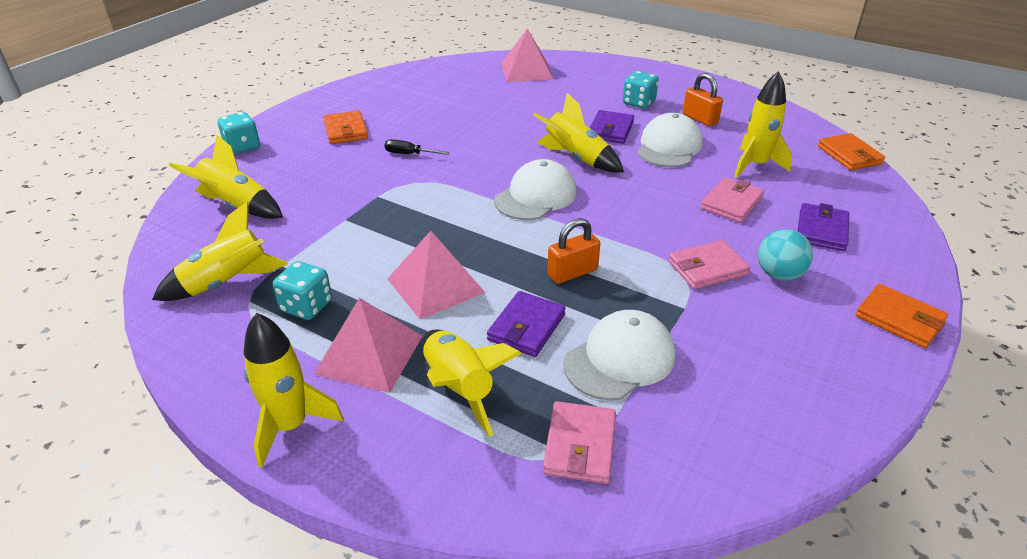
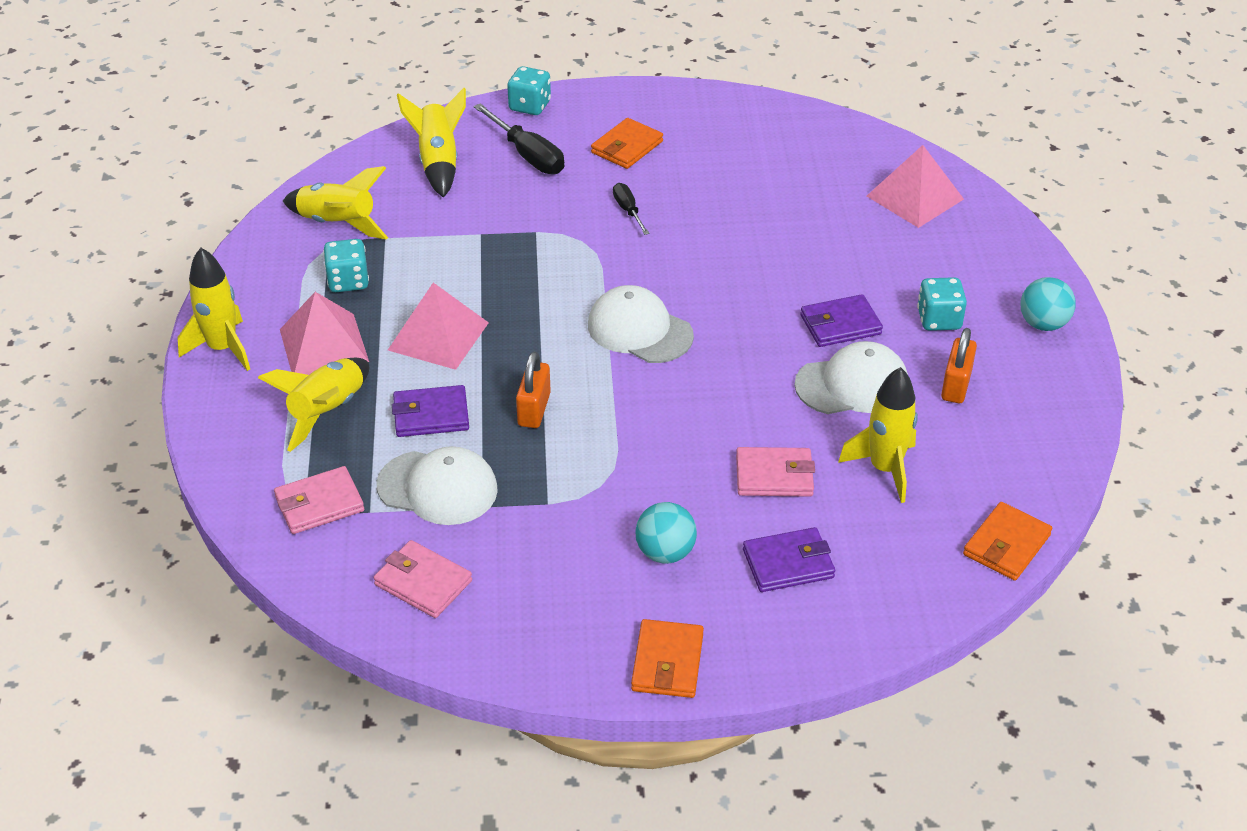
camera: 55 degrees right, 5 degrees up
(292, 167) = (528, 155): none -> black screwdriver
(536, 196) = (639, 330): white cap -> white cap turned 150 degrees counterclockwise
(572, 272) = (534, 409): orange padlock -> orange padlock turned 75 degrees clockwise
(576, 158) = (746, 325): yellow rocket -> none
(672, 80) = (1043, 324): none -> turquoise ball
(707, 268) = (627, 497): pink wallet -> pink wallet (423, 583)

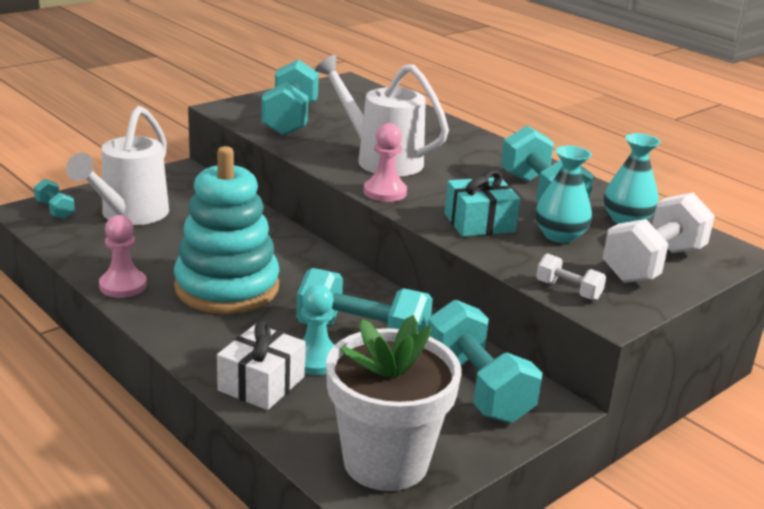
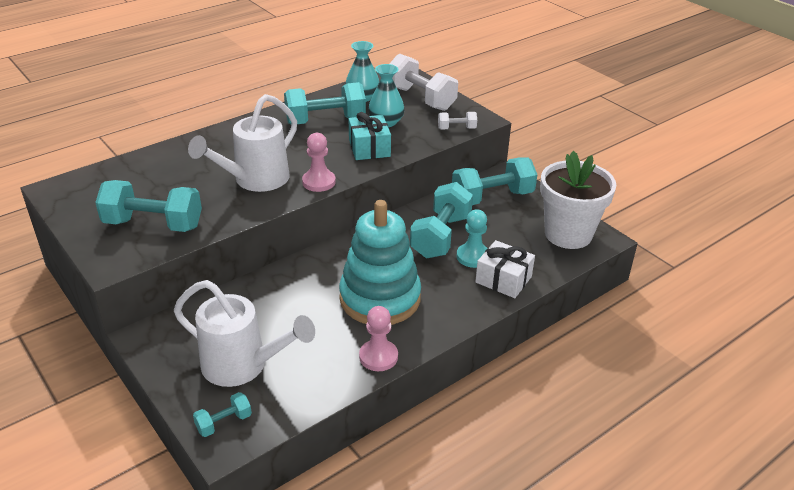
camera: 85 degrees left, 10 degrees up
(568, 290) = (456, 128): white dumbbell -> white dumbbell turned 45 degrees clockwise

──────

Each entry above is to be written out again unchanged, apart from the pictures, which are left out.

== Exercise response ==
camera: 55 degrees right, 5 degrees up
(292, 167) = (528, 155): none -> black screwdriver
(536, 196) = (639, 330): white cap -> white cap turned 150 degrees counterclockwise
(572, 272) = (534, 409): orange padlock -> orange padlock turned 75 degrees clockwise
(576, 158) = (746, 325): yellow rocket -> none
(672, 80) = (1043, 324): none -> turquoise ball
(707, 268) = (627, 497): pink wallet -> pink wallet (423, 583)

camera: 85 degrees left, 10 degrees up
(568, 290) = (456, 128): white dumbbell -> white dumbbell turned 45 degrees clockwise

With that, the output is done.